--- START ---

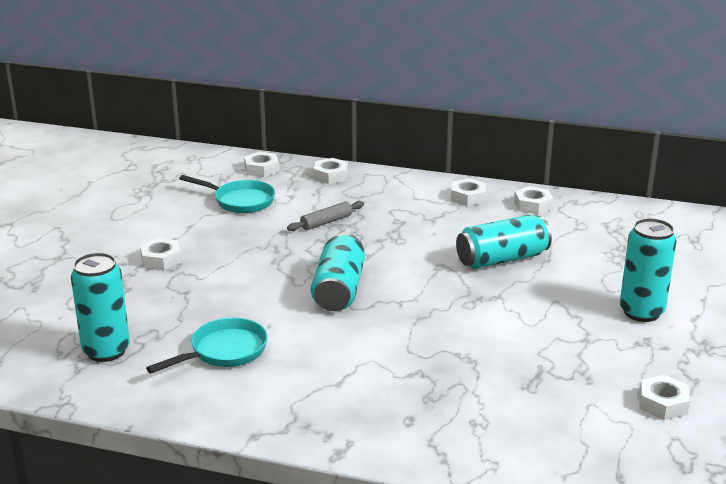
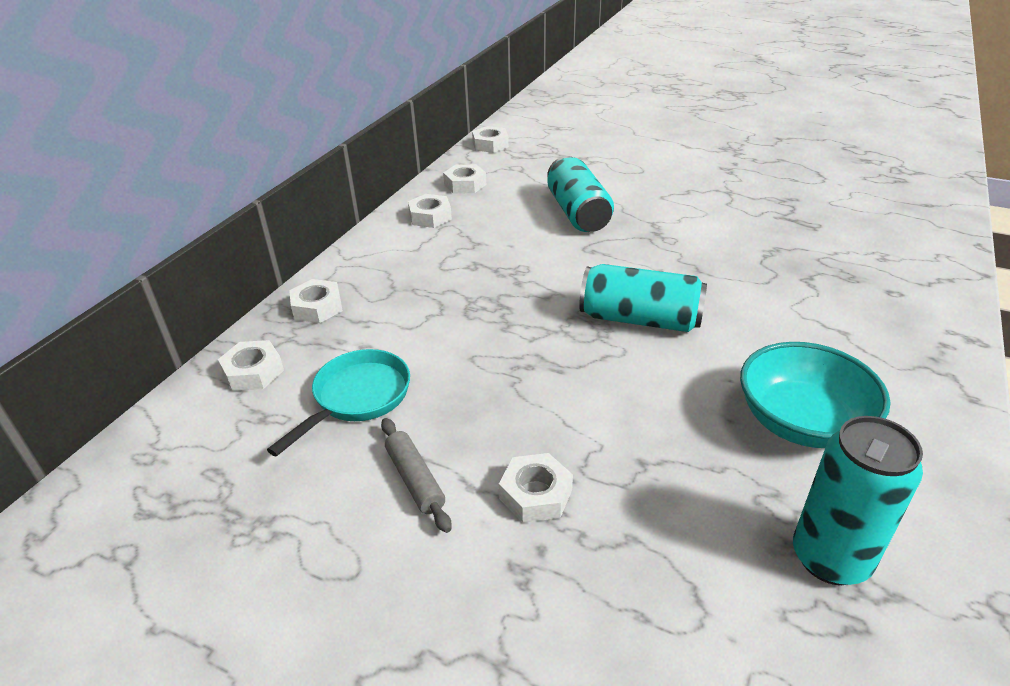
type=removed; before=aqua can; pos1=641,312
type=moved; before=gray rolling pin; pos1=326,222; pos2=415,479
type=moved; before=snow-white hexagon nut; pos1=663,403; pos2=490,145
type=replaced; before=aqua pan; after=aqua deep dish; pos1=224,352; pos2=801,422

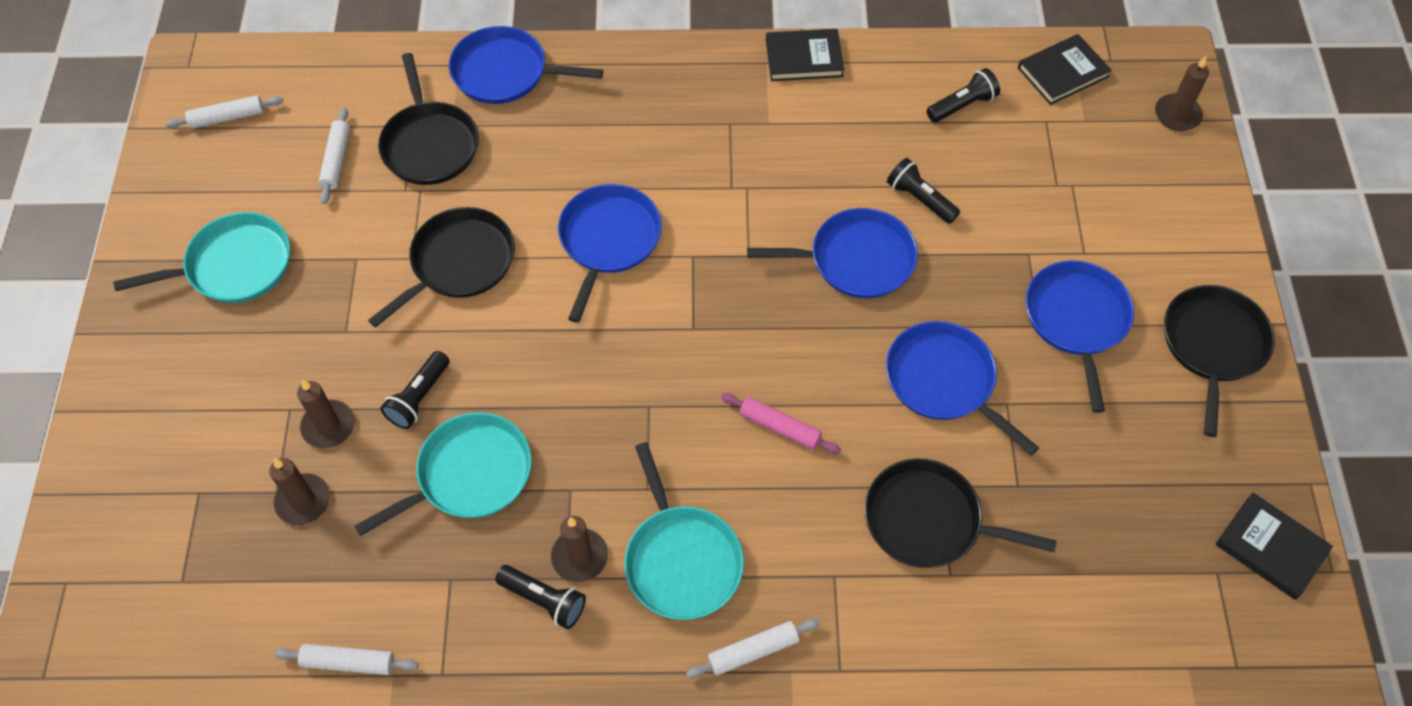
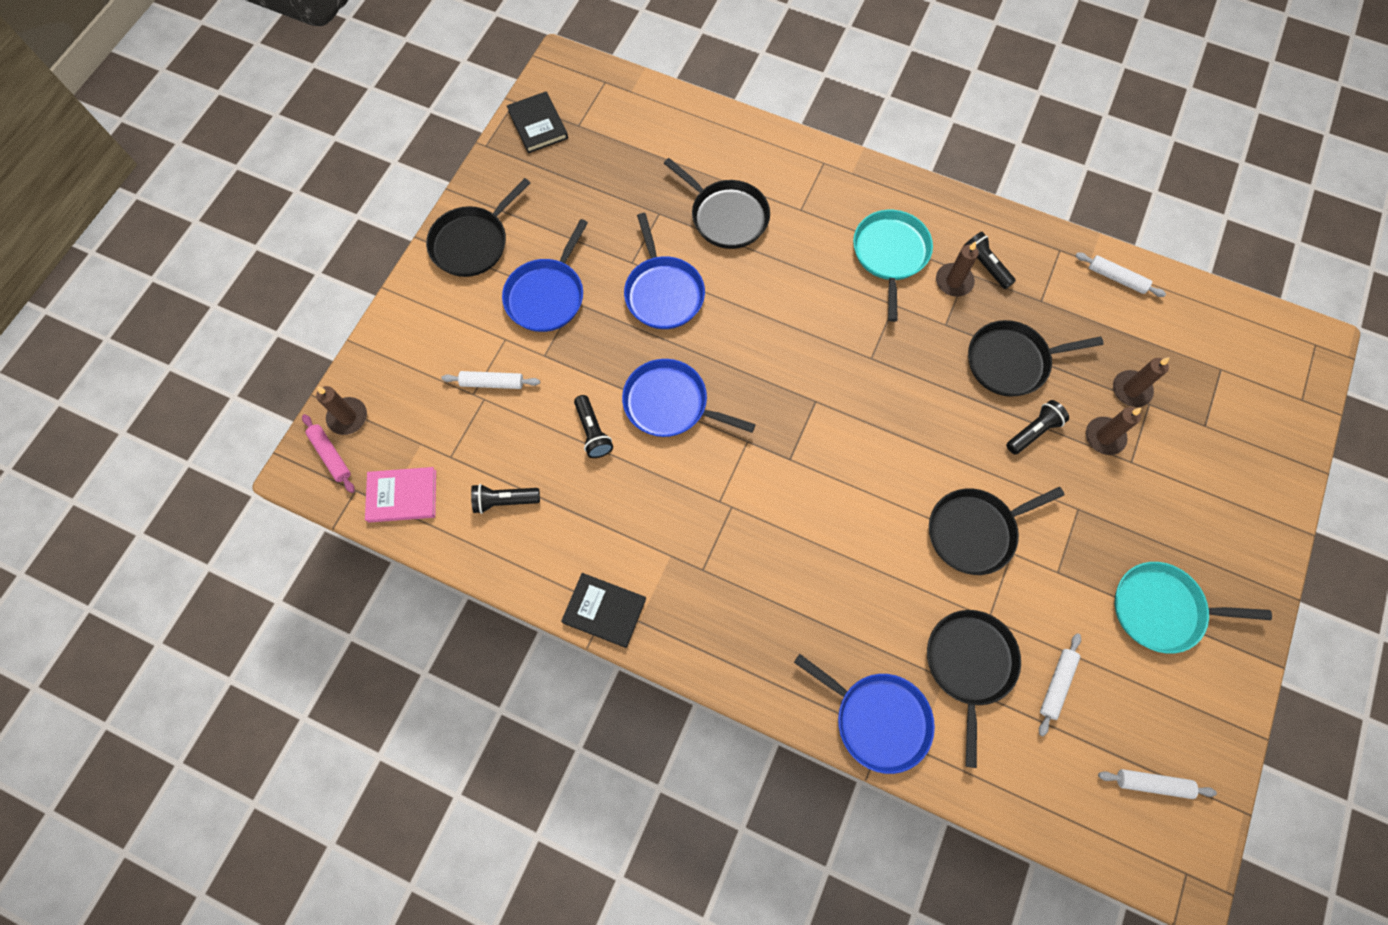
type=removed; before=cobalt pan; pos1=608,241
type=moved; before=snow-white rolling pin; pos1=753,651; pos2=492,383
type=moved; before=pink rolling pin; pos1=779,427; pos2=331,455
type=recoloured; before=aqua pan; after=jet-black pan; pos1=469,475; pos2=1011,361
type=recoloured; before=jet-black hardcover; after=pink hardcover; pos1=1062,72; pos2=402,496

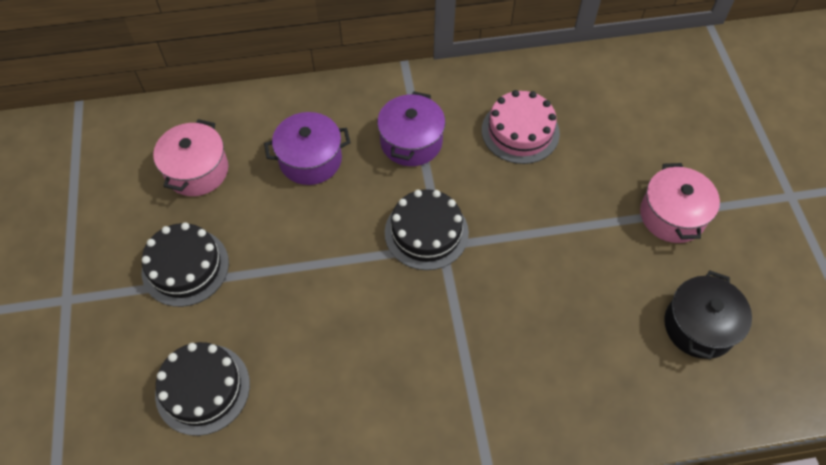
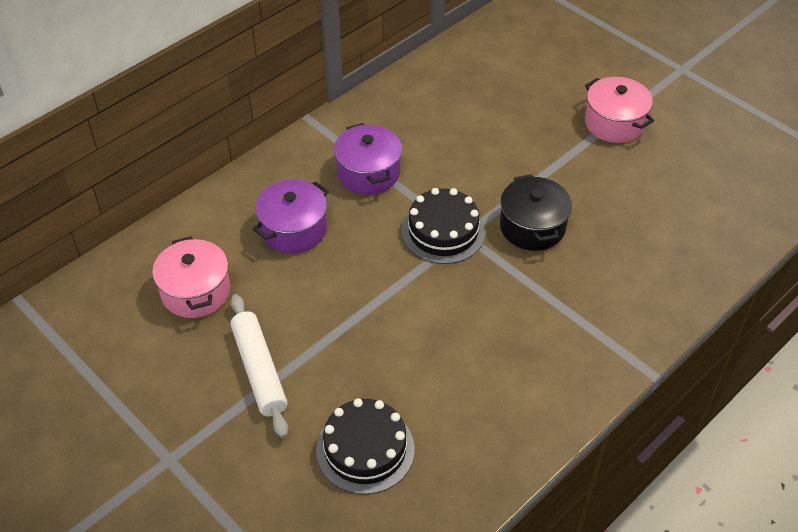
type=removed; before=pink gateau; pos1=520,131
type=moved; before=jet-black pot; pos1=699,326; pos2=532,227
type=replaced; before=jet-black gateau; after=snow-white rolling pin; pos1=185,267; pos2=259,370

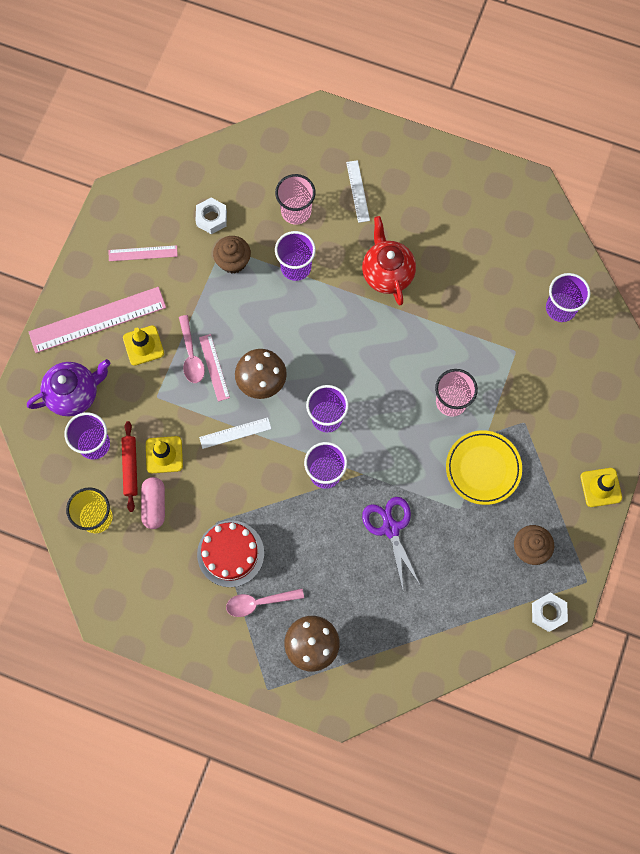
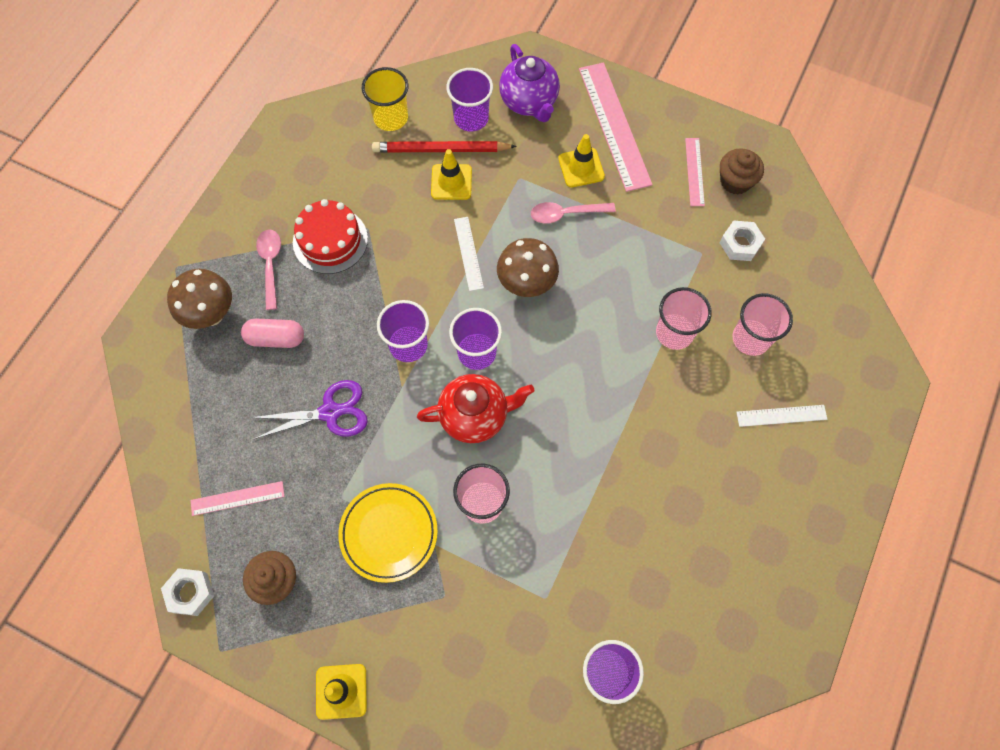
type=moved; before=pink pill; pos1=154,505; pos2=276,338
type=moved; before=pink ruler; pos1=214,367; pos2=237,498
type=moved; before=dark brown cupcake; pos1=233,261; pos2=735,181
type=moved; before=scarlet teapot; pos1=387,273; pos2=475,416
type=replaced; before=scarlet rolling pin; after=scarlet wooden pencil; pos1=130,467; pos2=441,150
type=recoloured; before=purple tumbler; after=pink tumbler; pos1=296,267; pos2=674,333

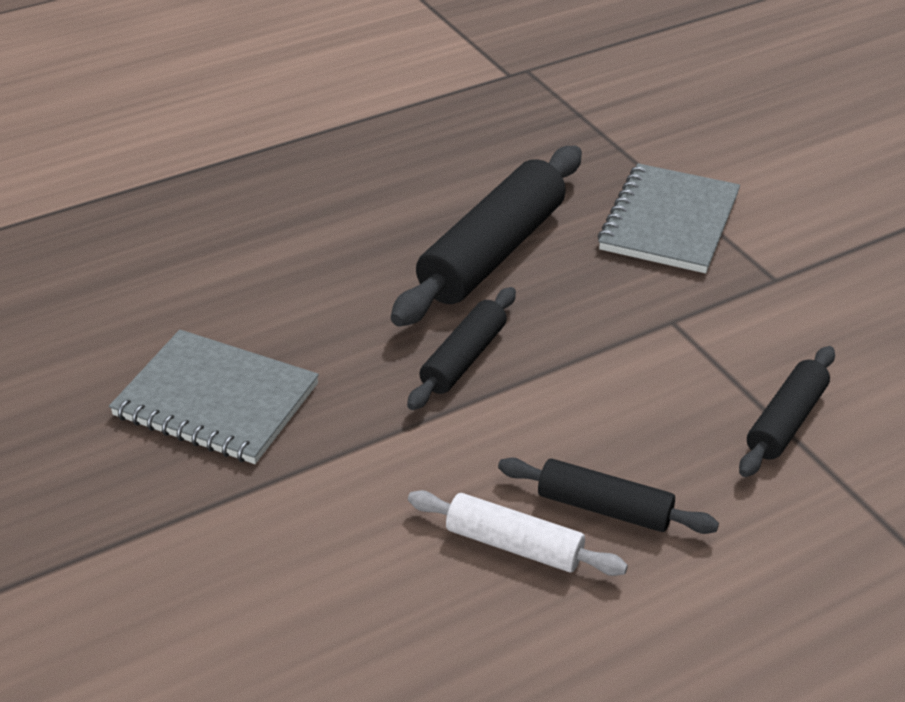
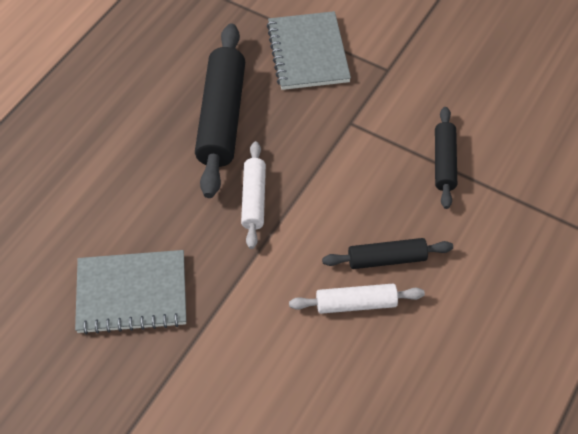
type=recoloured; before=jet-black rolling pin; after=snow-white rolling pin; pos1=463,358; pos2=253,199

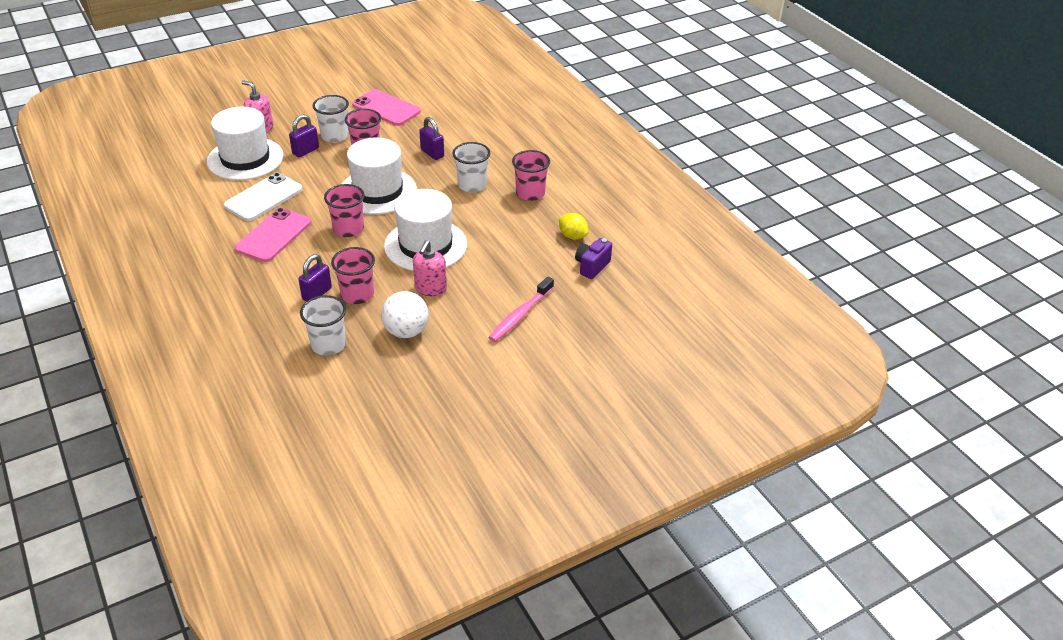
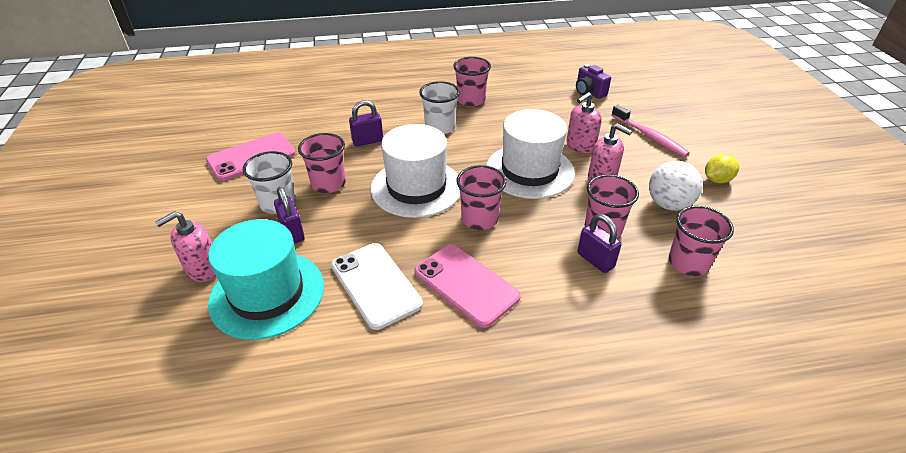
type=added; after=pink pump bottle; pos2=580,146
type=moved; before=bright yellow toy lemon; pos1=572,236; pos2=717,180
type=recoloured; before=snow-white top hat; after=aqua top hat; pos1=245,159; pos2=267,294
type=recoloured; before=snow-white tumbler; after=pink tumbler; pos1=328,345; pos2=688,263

--- END ---

What you should do >>
Give the entries above again, exactly as written and free of images.

Your response >>
type=removed; before=aqua can; pos1=641,312
type=moved; before=gray rolling pin; pos1=326,222; pos2=415,479
type=moved; before=snow-white hexagon nut; pos1=663,403; pos2=490,145
type=replaced; before=aqua pan; after=aqua deep dish; pos1=224,352; pos2=801,422

type=removed; before=cobalt pan; pos1=608,241
type=moved; before=snow-white rolling pin; pos1=753,651; pos2=492,383
type=moved; before=pink rolling pin; pos1=779,427; pos2=331,455
type=recoloured; before=aqua pan; after=jet-black pan; pos1=469,475; pos2=1011,361
type=recoloured; before=jet-black hardcover; after=pink hardcover; pos1=1062,72; pos2=402,496

type=removed; before=pink gateau; pos1=520,131
type=moved; before=jet-black pot; pos1=699,326; pos2=532,227
type=replaced; before=jet-black gateau; after=snow-white rolling pin; pos1=185,267; pos2=259,370

type=moved; before=pink pill; pos1=154,505; pos2=276,338
type=moved; before=pink ruler; pos1=214,367; pos2=237,498
type=moved; before=dark brown cupcake; pos1=233,261; pos2=735,181
type=moved; before=scarlet teapot; pos1=387,273; pos2=475,416
type=replaced; before=scarlet rolling pin; after=scarlet wooden pencil; pos1=130,467; pos2=441,150
type=recoloured; before=purple tumbler; after=pink tumbler; pos1=296,267; pos2=674,333

type=recoloured; before=jet-black rolling pin; after=snow-white rolling pin; pos1=463,358; pos2=253,199

type=added; after=pink pump bottle; pos2=580,146
type=moved; before=bright yellow toy lemon; pos1=572,236; pos2=717,180
type=recoloured; before=snow-white top hat; after=aqua top hat; pos1=245,159; pos2=267,294
type=recoloured; before=snow-white tumbler; after=pink tumbler; pos1=328,345; pos2=688,263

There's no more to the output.